Retype exactly what runs from the first line of the data to the line with "- rotate: YellowFlashlight", keeping both of those lines and skipping pictures.

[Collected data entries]

—————

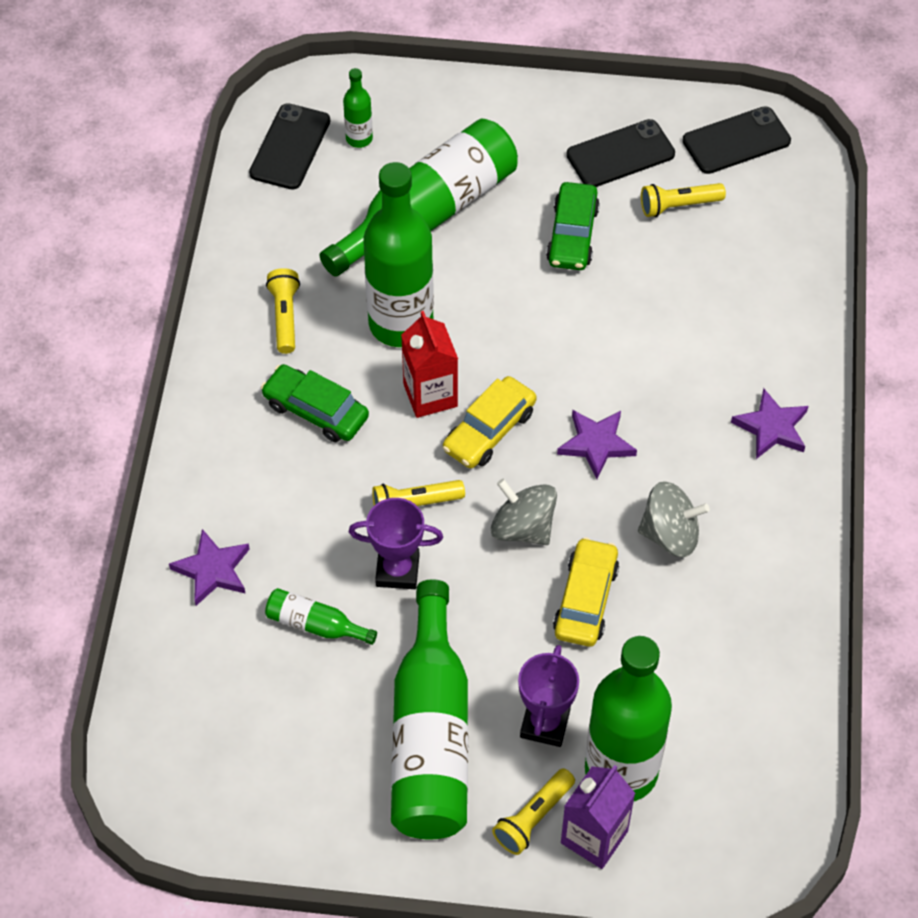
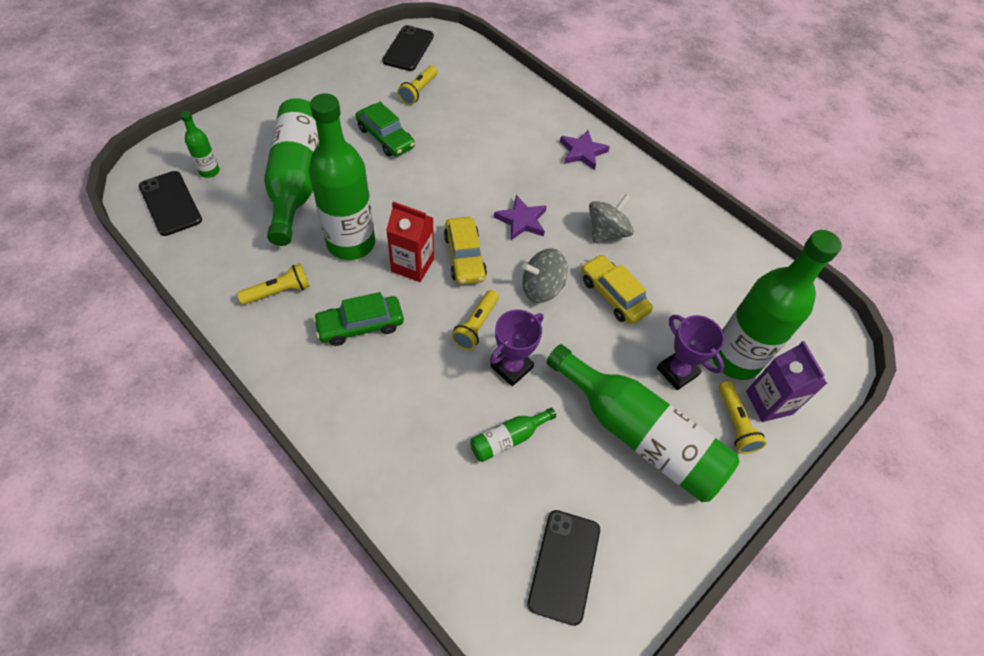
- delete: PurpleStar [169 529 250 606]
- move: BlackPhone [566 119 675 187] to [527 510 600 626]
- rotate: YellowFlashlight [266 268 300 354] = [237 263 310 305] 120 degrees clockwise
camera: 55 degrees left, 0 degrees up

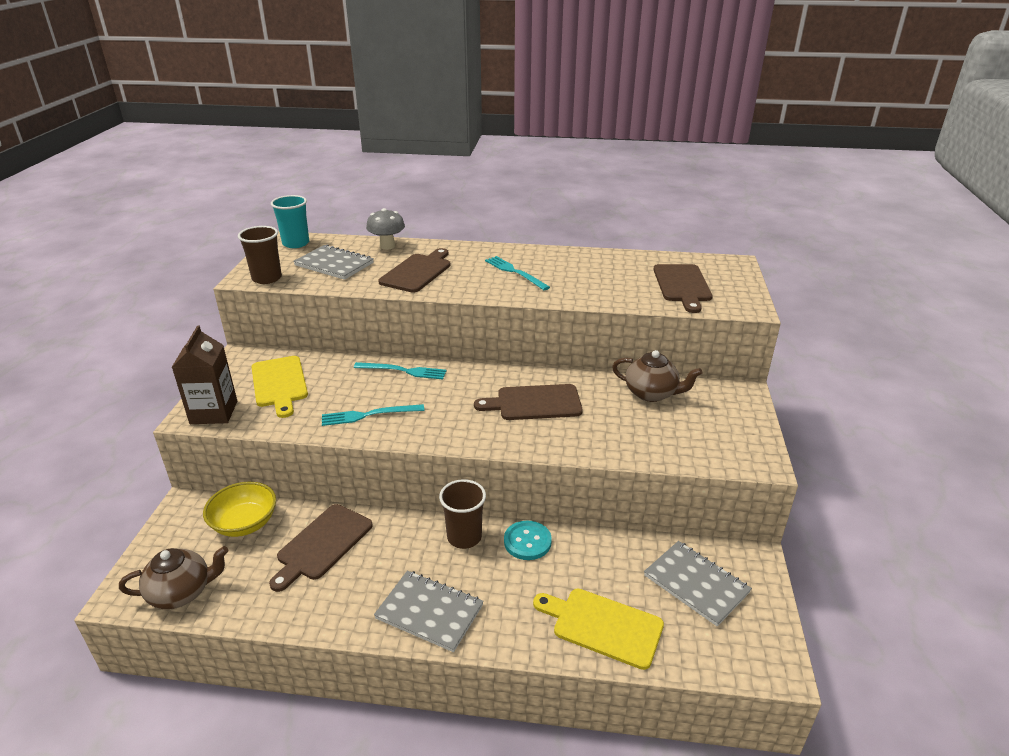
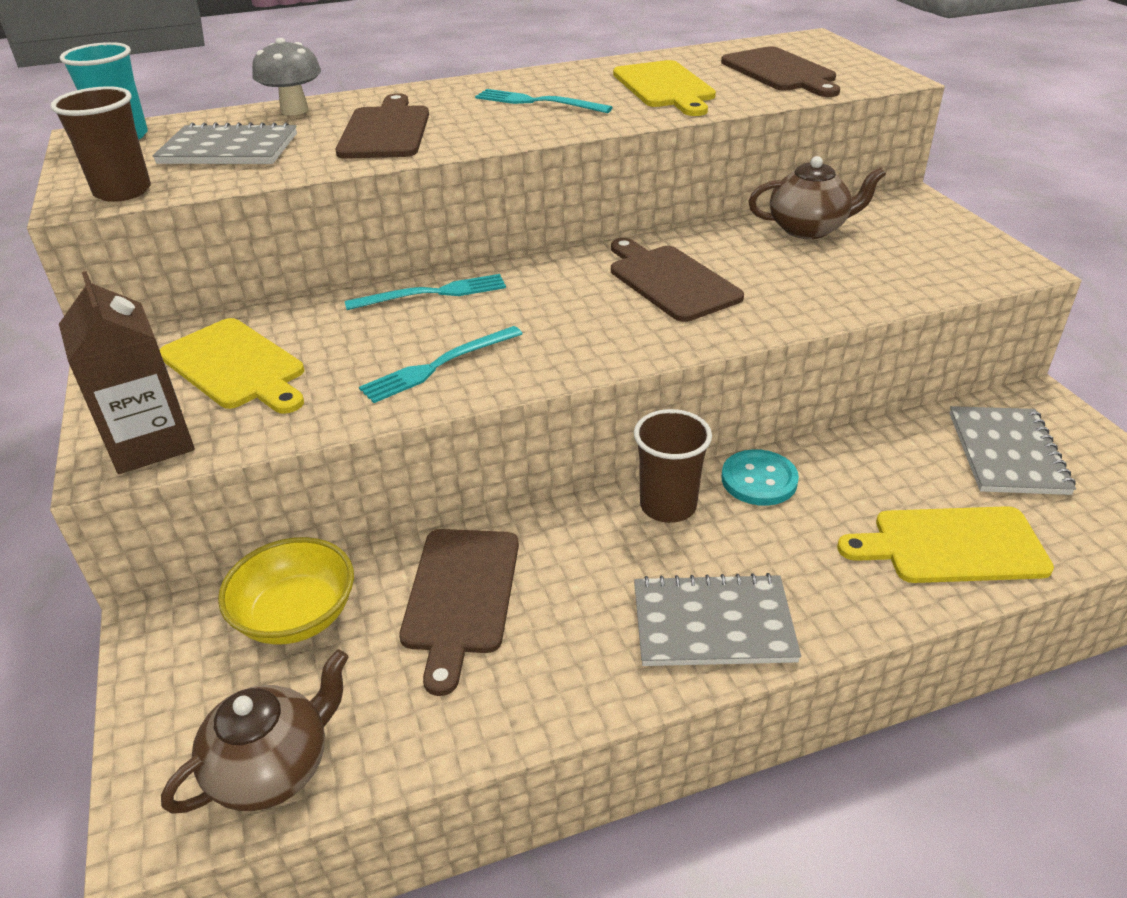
- insert: YellowCuttingBoard [613 60 716 116]
- rotate: BrownCuttingBoard [474 384 583 420] = [611 238 744 322] 90 degrees clockwise
- rotate: GreyNotebook [644 541 752 627] = [949 406 1076 495] 75 degrees clockwise
camera: 25 degrees left, 5 degrees up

—————

Answer for this exercise ▸
- delete: PurpleStar [169 529 250 606]
- move: BlackPhone [566 119 675 187] to [527 510 600 626]
- rotate: YellowFlashlight [266 268 300 354] = [237 263 310 305] 120 degrees clockwise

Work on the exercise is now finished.